━━ DATASET EXCERPTS

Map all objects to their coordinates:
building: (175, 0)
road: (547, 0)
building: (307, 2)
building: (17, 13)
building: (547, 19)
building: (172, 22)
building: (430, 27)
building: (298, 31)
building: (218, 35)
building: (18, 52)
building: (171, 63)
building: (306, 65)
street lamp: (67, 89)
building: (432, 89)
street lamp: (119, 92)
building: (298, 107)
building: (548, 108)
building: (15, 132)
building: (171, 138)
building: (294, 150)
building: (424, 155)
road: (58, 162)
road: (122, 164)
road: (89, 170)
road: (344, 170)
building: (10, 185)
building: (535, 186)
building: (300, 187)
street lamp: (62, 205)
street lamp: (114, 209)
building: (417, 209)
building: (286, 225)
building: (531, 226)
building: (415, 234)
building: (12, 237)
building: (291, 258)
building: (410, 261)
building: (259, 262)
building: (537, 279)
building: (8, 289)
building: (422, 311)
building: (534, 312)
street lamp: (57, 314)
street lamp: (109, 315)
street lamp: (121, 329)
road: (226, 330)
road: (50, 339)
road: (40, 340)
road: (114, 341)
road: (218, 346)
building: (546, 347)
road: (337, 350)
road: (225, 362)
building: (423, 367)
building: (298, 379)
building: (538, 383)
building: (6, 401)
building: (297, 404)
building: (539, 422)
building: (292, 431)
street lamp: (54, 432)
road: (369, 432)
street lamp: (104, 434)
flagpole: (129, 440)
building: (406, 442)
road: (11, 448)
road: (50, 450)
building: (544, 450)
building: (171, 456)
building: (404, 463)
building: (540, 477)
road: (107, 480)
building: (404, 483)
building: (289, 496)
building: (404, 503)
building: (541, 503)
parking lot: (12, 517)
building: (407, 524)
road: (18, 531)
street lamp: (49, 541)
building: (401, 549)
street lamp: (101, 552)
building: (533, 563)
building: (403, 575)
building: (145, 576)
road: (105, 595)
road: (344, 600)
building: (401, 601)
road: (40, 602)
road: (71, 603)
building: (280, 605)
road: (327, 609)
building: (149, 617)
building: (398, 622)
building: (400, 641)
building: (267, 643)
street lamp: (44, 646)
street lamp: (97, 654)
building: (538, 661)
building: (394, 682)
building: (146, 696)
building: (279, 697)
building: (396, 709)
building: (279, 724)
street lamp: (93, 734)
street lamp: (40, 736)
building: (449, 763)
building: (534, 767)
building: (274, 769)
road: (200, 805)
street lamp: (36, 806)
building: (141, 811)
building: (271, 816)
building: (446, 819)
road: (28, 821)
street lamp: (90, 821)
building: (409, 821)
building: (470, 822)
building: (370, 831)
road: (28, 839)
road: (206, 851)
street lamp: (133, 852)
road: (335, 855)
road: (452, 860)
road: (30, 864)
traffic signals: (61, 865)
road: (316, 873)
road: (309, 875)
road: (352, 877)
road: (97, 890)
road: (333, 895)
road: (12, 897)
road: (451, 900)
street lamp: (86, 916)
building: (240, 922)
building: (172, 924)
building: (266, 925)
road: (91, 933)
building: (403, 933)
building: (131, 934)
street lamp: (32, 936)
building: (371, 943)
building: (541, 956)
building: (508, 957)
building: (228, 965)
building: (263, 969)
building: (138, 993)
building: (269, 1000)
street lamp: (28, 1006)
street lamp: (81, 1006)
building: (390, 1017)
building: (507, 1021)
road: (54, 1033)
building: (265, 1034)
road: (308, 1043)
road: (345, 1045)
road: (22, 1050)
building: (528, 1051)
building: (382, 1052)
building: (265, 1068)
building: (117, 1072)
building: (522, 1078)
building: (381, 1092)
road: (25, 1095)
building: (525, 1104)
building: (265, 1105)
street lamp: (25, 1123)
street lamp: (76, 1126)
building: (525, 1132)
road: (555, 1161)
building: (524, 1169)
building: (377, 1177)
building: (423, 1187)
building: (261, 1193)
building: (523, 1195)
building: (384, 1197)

━━━━

**WHAT THE EXERCISE ASKS**
Every record above needs to be repeated word for word.

**TASK ANSWER**
Map all objects to their coordinates:
building: (175, 0)
road: (547, 0)
building: (307, 2)
building: (17, 13)
building: (547, 19)
building: (172, 22)
building: (430, 27)
building: (298, 31)
building: (218, 35)
building: (18, 52)
building: (171, 63)
building: (306, 65)
street lamp: (67, 89)
building: (432, 89)
street lamp: (119, 92)
building: (298, 107)
building: (548, 108)
building: (15, 132)
building: (171, 138)
building: (294, 150)
building: (424, 155)
road: (58, 162)
road: (122, 164)
road: (89, 170)
road: (344, 170)
building: (10, 185)
building: (535, 186)
building: (300, 187)
street lamp: (62, 205)
street lamp: (114, 209)
building: (417, 209)
building: (286, 225)
building: (531, 226)
building: (415, 234)
building: (12, 237)
building: (291, 258)
building: (410, 261)
building: (259, 262)
building: (537, 279)
building: (8, 289)
building: (422, 311)
building: (534, 312)
street lamp: (57, 314)
street lamp: (109, 315)
street lamp: (121, 329)
road: (226, 330)
road: (50, 339)
road: (40, 340)
road: (114, 341)
road: (218, 346)
building: (546, 347)
road: (337, 350)
road: (225, 362)
building: (423, 367)
building: (298, 379)
building: (538, 383)
building: (6, 401)
building: (297, 404)
building: (539, 422)
building: (292, 431)
street lamp: (54, 432)
road: (369, 432)
street lamp: (104, 434)
flagpole: (129, 440)
building: (406, 442)
road: (11, 448)
road: (50, 450)
building: (544, 450)
building: (171, 456)
building: (404, 463)
building: (540, 477)
road: (107, 480)
building: (404, 483)
building: (289, 496)
building: (404, 503)
building: (541, 503)
parking lot: (12, 517)
building: (407, 524)
road: (18, 531)
street lamp: (49, 541)
building: (401, 549)
street lamp: (101, 552)
building: (533, 563)
building: (403, 575)
building: (145, 576)
road: (105, 595)
road: (344, 600)
building: (401, 601)
road: (40, 602)
road: (71, 603)
building: (280, 605)
road: (327, 609)
building: (149, 617)
building: (398, 622)
building: (400, 641)
building: (267, 643)
street lamp: (44, 646)
street lamp: (97, 654)
building: (538, 661)
building: (394, 682)
building: (146, 696)
building: (279, 697)
building: (396, 709)
building: (279, 724)
street lamp: (93, 734)
street lamp: (40, 736)
building: (449, 763)
building: (534, 767)
building: (274, 769)
road: (200, 805)
street lamp: (36, 806)
building: (141, 811)
building: (271, 816)
building: (446, 819)
road: (28, 821)
street lamp: (90, 821)
building: (409, 821)
building: (470, 822)
building: (370, 831)
road: (28, 839)
road: (206, 851)
street lamp: (133, 852)
road: (335, 855)
road: (452, 860)
road: (30, 864)
traffic signals: (61, 865)
road: (316, 873)
road: (309, 875)
road: (352, 877)
road: (97, 890)
road: (333, 895)
road: (12, 897)
road: (451, 900)
street lamp: (86, 916)
building: (240, 922)
building: (172, 924)
building: (266, 925)
road: (91, 933)
building: (403, 933)
building: (131, 934)
street lamp: (32, 936)
building: (371, 943)
building: (541, 956)
building: (508, 957)
building: (228, 965)
building: (263, 969)
building: (138, 993)
building: (269, 1000)
street lamp: (28, 1006)
street lamp: (81, 1006)
building: (390, 1017)
building: (507, 1021)
road: (54, 1033)
building: (265, 1034)
road: (308, 1043)
road: (345, 1045)
road: (22, 1050)
building: (528, 1051)
building: (382, 1052)
building: (265, 1068)
building: (117, 1072)
building: (522, 1078)
building: (381, 1092)
road: (25, 1095)
building: (525, 1104)
building: (265, 1105)
street lamp: (25, 1123)
street lamp: (76, 1126)
building: (525, 1132)
road: (555, 1161)
building: (524, 1169)
building: (377, 1177)
building: (423, 1187)
building: (261, 1193)
building: (523, 1195)
building: (384, 1197)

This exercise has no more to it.